§ **TASK PROMPT**
Every line in the listing that holds "TRIG" counts once; state the total and nothing more.

*** EXCERPTED RECORDS ***

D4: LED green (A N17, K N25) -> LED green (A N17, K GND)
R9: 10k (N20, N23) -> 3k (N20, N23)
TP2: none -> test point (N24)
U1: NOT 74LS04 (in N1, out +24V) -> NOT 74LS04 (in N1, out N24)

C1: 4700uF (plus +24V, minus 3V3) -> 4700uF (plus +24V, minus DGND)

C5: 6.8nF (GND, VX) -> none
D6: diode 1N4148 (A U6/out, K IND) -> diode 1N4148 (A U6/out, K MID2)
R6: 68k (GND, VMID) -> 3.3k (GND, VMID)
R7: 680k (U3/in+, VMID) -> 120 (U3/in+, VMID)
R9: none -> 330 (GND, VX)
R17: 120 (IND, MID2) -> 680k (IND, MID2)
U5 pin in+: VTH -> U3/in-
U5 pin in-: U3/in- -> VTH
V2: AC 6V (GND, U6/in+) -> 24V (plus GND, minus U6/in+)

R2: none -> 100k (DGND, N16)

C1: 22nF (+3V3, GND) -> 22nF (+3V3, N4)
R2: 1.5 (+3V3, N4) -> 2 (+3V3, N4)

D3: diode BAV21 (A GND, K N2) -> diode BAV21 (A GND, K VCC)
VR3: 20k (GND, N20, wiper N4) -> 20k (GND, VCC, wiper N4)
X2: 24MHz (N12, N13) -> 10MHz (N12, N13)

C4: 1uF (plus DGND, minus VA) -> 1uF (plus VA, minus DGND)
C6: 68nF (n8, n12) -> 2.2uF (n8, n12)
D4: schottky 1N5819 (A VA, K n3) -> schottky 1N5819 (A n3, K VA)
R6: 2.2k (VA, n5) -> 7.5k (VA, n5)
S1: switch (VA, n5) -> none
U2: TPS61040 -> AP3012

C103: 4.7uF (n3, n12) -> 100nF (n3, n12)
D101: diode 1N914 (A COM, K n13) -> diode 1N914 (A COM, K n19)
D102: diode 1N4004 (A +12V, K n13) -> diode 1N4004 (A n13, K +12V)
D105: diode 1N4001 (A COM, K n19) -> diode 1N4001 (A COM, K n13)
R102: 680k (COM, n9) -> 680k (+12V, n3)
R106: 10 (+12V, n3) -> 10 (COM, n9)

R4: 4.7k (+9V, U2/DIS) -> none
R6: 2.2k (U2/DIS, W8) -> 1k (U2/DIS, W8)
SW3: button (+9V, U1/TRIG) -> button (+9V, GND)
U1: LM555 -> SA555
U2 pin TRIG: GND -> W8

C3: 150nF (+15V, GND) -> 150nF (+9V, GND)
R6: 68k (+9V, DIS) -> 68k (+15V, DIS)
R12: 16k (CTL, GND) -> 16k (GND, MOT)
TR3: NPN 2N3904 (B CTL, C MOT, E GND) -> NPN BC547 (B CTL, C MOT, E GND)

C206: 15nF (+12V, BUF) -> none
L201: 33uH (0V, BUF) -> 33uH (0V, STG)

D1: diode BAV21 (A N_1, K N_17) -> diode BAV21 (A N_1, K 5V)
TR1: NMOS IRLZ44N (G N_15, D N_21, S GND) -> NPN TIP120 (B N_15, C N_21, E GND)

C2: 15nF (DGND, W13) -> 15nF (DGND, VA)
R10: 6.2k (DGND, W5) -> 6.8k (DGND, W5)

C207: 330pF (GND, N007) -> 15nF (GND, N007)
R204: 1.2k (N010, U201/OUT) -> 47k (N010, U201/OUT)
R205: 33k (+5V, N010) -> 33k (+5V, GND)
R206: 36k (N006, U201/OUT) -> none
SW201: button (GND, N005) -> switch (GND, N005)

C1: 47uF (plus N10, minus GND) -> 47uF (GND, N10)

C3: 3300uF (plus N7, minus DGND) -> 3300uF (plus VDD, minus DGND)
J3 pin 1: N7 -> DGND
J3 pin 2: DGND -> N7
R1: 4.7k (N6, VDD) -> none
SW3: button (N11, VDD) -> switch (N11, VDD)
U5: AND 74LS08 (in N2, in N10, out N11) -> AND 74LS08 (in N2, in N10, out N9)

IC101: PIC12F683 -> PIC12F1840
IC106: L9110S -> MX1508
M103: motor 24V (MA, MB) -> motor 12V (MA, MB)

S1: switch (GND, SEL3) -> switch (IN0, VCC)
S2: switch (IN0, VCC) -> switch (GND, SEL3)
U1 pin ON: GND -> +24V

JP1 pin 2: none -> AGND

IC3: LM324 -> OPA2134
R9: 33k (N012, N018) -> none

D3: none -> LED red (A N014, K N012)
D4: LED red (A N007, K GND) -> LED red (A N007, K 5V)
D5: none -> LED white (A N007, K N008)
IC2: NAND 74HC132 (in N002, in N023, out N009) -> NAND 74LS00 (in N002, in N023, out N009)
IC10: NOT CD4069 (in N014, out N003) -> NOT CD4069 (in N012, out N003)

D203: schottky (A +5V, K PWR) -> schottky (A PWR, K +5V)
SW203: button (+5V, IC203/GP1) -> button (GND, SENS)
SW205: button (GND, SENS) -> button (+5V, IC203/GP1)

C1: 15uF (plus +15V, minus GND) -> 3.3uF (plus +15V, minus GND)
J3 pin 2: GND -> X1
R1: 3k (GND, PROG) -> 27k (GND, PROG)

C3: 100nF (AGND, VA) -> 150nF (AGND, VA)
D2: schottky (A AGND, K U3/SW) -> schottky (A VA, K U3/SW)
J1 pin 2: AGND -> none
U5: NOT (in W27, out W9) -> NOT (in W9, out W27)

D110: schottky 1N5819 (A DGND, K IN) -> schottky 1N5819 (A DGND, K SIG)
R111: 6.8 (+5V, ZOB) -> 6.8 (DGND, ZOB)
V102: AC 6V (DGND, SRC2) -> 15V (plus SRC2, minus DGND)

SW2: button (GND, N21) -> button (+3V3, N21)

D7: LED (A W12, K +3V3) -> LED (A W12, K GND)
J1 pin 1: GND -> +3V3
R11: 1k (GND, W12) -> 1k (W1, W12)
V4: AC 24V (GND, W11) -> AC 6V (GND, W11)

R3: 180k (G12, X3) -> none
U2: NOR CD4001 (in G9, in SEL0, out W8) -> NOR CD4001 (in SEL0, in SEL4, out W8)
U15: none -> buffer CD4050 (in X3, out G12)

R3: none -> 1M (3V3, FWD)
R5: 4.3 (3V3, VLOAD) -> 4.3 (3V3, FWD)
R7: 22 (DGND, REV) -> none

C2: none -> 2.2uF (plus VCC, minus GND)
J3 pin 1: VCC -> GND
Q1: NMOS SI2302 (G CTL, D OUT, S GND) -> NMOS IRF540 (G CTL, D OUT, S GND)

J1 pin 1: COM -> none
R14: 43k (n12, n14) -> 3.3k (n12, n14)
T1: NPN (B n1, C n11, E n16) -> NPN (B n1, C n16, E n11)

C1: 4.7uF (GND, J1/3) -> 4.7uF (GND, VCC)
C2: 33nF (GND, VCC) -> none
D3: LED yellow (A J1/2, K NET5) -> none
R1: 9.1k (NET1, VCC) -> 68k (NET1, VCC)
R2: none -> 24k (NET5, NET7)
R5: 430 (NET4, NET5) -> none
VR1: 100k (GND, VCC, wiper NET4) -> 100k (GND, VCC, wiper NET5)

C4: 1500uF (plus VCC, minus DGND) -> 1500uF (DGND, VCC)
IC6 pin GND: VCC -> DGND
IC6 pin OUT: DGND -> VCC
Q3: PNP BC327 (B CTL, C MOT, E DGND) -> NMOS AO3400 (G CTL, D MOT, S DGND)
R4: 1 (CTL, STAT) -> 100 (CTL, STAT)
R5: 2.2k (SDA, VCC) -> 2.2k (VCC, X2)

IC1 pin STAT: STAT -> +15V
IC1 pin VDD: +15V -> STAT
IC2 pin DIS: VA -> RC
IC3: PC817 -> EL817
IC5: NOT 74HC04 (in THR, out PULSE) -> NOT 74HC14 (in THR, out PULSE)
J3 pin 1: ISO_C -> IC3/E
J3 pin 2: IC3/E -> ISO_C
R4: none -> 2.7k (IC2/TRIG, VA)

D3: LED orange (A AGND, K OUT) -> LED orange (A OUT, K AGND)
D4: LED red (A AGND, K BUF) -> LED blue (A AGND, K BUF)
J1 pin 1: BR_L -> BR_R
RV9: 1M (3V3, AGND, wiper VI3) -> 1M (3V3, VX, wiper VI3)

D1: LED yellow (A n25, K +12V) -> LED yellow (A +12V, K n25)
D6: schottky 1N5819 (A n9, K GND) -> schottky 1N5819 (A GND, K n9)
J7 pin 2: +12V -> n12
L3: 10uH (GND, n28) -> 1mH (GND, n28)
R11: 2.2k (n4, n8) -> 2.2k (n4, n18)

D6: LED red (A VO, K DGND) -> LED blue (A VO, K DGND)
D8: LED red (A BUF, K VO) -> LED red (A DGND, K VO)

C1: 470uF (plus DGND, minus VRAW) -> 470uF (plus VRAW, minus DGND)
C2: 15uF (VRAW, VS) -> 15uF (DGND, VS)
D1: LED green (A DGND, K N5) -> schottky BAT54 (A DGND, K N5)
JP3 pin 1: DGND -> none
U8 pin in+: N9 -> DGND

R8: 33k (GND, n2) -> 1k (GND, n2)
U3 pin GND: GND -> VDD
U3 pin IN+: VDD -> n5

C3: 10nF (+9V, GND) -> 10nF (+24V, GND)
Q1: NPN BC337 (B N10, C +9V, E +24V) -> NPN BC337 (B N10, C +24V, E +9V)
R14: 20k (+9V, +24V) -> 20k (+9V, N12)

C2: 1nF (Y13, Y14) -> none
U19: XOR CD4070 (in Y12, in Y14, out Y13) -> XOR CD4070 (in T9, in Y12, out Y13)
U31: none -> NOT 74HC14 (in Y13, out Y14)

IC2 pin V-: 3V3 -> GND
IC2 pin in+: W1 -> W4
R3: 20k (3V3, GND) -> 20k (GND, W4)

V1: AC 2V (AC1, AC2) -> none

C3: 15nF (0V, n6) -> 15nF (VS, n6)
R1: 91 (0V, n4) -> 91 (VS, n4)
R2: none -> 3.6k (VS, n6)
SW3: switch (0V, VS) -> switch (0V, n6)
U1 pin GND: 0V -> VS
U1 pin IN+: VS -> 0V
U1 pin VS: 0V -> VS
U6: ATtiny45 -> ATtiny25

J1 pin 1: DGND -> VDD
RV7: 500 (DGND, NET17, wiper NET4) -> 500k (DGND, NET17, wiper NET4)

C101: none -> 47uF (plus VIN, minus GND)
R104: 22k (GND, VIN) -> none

***

§ **RESPONSE TO THE TASK**
3